▼▼▼

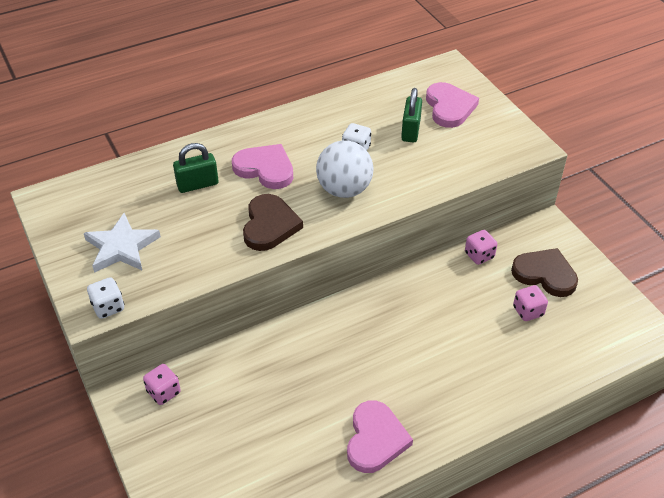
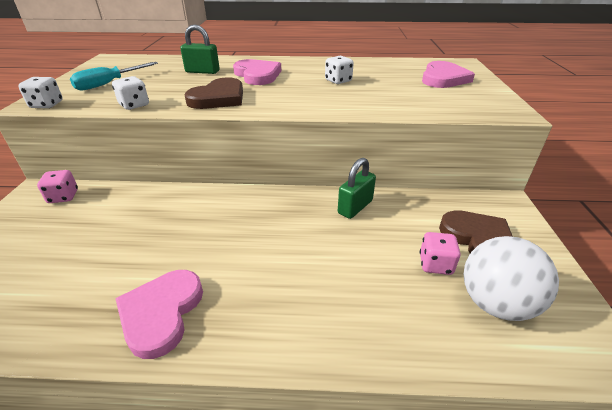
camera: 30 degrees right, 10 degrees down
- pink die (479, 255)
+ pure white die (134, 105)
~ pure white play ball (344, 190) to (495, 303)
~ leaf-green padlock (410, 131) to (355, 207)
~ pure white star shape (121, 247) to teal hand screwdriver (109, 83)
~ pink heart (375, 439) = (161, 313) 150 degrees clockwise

▲▲▲

**YOUR TASK**
An unchanged copy of the listing, with no pictures, should be returned.

**RESPONSE TO THIS EXERCISE**
camera: 30 degrees right, 10 degrees down
- pink die (479, 255)
+ pure white die (134, 105)
~ pure white play ball (344, 190) to (495, 303)
~ leaf-green padlock (410, 131) to (355, 207)
~ pure white star shape (121, 247) to teal hand screwdriver (109, 83)
~ pink heart (375, 439) = (161, 313) 150 degrees clockwise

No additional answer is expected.